• [WHAT THIS TASK INVOLVES]
Beneath this line are entries. Copy the range from the line with "none -> purple 1x3 slope [307,513,496,574]" to the line with "none -> black 1x2 slope [179,128,304,189]", ends included, exactly; leave pictures out.

• [PROVIDED RECORDS]

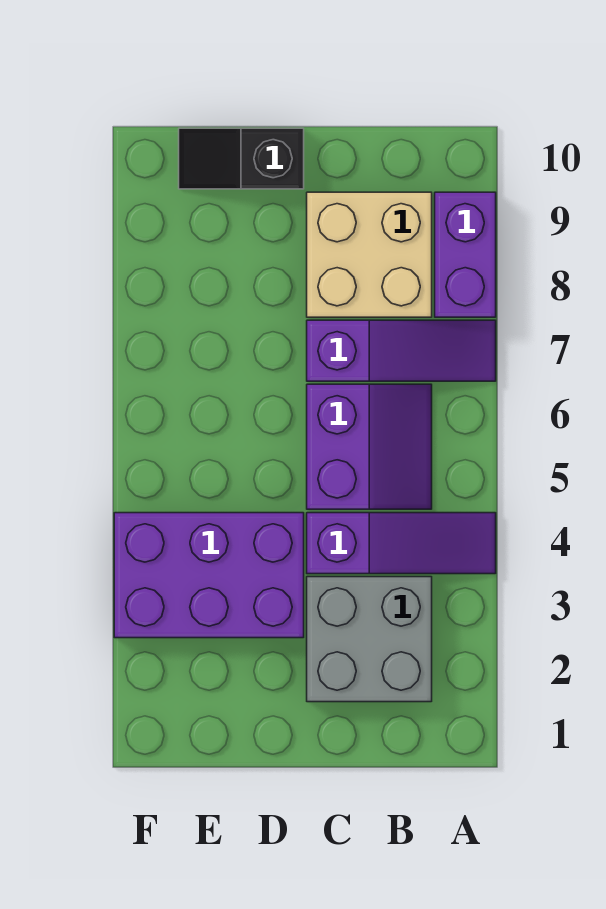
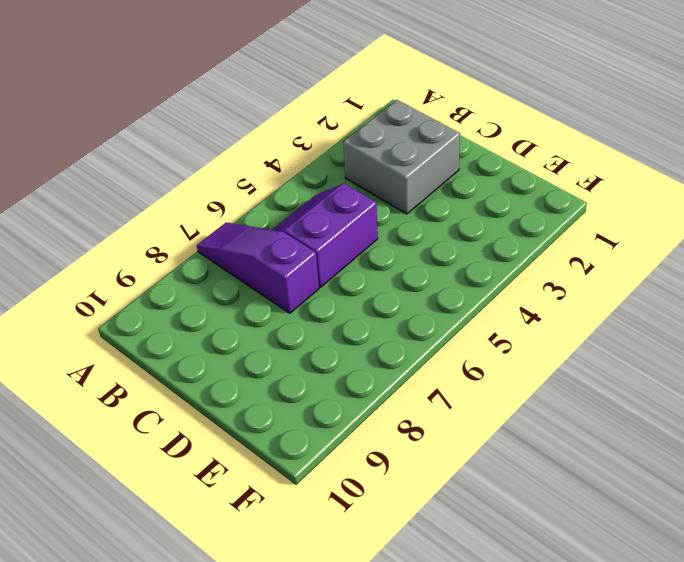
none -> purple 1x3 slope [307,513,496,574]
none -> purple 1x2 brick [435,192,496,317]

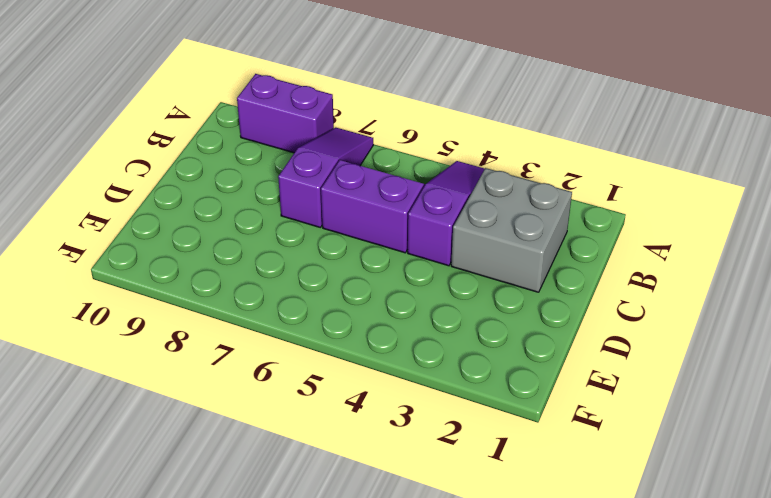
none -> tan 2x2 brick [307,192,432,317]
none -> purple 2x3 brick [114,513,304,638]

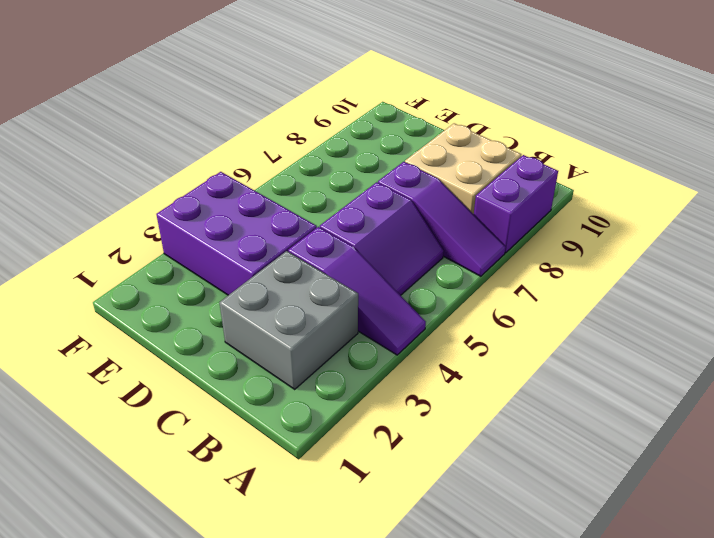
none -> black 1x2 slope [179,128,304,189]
* * *
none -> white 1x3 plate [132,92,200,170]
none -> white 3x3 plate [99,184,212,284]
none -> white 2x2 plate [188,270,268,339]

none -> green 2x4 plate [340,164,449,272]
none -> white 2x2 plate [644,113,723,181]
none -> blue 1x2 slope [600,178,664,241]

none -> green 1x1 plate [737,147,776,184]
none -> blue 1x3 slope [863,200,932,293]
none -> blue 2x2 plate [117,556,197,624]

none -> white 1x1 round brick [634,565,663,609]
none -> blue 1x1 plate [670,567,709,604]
* * *
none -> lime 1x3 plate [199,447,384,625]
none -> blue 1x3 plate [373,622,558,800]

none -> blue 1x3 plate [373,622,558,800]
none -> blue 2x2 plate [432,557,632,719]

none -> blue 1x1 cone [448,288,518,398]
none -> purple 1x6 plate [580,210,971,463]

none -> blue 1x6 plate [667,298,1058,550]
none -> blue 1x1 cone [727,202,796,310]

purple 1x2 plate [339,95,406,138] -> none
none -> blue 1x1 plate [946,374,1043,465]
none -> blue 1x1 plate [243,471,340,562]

• [ANSWER SECTION]
none -> purple 1x3 slope [307,513,496,574]
none -> purple 1x2 brick [435,192,496,317]

none -> tan 2x2 brick [307,192,432,317]
none -> purple 2x3 brick [114,513,304,638]

none -> black 1x2 slope [179,128,304,189]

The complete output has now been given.